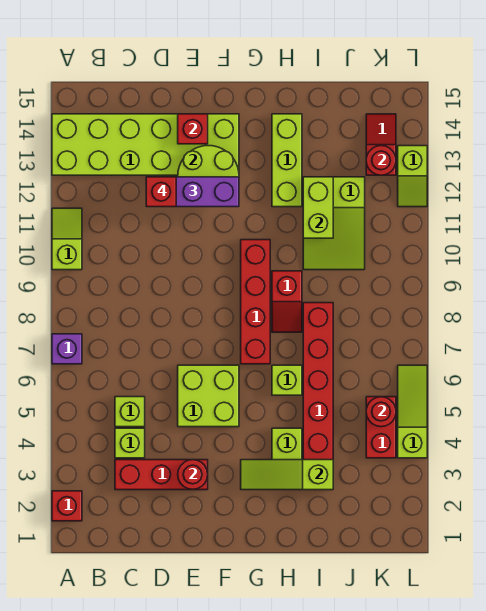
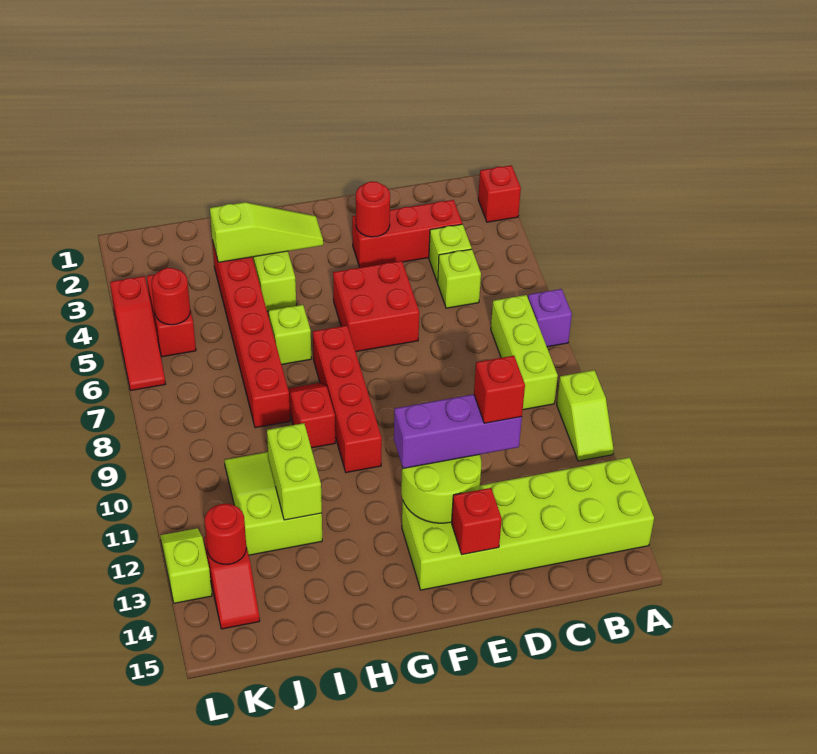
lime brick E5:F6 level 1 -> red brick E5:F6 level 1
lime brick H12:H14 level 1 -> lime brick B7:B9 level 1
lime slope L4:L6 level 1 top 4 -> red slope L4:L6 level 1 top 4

============================================================

*WHAT THE TASK REQUIRES*
Leave out the pictures and return the listing exactly.

*SOLUTION FOR THIS PROBLEM*
lime brick E5:F6 level 1 -> red brick E5:F6 level 1
lime brick H12:H14 level 1 -> lime brick B7:B9 level 1
lime slope L4:L6 level 1 top 4 -> red slope L4:L6 level 1 top 4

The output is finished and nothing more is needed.